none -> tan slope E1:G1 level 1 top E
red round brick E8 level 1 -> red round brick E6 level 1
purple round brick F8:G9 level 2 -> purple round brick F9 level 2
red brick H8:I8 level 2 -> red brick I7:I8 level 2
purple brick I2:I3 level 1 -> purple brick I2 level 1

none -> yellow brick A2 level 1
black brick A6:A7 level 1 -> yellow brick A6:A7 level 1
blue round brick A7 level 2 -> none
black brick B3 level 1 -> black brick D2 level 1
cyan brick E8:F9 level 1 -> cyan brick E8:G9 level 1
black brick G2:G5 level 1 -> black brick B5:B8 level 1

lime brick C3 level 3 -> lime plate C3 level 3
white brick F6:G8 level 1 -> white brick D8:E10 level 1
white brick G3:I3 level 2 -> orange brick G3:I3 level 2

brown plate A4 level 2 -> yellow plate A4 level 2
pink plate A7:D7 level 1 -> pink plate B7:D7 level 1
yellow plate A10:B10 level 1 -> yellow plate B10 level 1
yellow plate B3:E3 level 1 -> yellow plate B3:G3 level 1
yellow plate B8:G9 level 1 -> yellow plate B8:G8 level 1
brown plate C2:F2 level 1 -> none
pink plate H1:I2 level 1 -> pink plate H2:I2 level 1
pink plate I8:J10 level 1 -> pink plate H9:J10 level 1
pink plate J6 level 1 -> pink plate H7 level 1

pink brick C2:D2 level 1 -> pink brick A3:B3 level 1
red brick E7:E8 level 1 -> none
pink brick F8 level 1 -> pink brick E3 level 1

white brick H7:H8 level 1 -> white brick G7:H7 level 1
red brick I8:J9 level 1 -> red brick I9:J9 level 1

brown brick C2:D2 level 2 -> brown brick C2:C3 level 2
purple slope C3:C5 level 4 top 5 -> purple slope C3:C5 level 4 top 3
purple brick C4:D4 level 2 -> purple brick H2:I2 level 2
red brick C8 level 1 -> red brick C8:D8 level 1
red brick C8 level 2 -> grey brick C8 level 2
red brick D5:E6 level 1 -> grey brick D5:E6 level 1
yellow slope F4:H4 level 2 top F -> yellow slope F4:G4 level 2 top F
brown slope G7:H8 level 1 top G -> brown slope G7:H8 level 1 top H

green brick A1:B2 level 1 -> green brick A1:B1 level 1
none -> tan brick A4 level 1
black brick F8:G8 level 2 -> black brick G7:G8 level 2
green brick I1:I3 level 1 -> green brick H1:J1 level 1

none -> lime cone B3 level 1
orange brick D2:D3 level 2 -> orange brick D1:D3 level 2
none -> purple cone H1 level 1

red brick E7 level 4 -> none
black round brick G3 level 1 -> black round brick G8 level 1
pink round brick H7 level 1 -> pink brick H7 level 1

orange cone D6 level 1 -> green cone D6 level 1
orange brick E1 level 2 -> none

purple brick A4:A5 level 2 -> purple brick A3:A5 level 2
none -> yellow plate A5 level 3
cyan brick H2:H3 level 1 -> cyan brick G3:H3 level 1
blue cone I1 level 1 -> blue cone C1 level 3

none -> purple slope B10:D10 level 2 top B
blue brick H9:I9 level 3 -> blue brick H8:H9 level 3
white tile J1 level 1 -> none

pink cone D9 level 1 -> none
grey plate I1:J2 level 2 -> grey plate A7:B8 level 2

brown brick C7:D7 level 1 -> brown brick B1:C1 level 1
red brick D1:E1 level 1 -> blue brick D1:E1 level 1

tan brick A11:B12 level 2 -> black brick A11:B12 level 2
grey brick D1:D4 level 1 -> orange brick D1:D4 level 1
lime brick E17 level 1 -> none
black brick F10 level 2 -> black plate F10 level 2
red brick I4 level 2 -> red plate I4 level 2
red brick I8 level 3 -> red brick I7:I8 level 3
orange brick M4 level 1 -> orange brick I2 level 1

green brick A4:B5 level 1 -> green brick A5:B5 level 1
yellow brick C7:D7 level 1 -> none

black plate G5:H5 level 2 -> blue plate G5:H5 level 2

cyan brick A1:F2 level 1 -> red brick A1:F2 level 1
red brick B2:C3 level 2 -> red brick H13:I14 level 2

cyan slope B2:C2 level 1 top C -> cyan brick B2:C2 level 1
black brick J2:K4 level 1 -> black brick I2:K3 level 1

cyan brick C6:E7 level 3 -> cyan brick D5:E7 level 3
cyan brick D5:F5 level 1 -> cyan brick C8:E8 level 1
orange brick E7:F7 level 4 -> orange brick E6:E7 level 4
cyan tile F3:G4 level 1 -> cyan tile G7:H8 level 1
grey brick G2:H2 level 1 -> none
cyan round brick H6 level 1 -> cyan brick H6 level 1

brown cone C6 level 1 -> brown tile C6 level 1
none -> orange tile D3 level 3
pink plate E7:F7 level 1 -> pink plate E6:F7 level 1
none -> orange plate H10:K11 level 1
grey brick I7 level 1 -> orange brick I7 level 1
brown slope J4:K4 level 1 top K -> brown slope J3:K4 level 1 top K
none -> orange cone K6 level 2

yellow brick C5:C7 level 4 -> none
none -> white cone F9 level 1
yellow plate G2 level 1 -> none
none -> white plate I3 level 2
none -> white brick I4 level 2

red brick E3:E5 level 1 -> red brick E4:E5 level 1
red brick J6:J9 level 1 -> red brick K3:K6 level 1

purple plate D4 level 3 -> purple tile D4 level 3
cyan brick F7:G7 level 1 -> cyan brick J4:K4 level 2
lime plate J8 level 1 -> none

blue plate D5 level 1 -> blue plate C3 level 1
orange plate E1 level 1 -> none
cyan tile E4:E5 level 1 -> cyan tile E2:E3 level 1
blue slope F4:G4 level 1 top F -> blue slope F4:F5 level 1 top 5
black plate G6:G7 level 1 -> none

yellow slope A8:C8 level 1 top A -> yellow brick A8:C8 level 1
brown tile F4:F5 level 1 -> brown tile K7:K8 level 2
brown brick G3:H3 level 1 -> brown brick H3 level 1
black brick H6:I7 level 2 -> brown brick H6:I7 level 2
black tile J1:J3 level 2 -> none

**Your goal:**
What is wanted is an exact repeat of the lines from the one with "none -> white brick I4 level 2" through the last line of the listing above, and no other text.

**Exercise answer:**
none -> white brick I4 level 2

red brick E3:E5 level 1 -> red brick E4:E5 level 1
red brick J6:J9 level 1 -> red brick K3:K6 level 1

purple plate D4 level 3 -> purple tile D4 level 3
cyan brick F7:G7 level 1 -> cyan brick J4:K4 level 2
lime plate J8 level 1 -> none

blue plate D5 level 1 -> blue plate C3 level 1
orange plate E1 level 1 -> none
cyan tile E4:E5 level 1 -> cyan tile E2:E3 level 1
blue slope F4:G4 level 1 top F -> blue slope F4:F5 level 1 top 5
black plate G6:G7 level 1 -> none

yellow slope A8:C8 level 1 top A -> yellow brick A8:C8 level 1
brown tile F4:F5 level 1 -> brown tile K7:K8 level 2
brown brick G3:H3 level 1 -> brown brick H3 level 1
black brick H6:I7 level 2 -> brown brick H6:I7 level 2
black tile J1:J3 level 2 -> none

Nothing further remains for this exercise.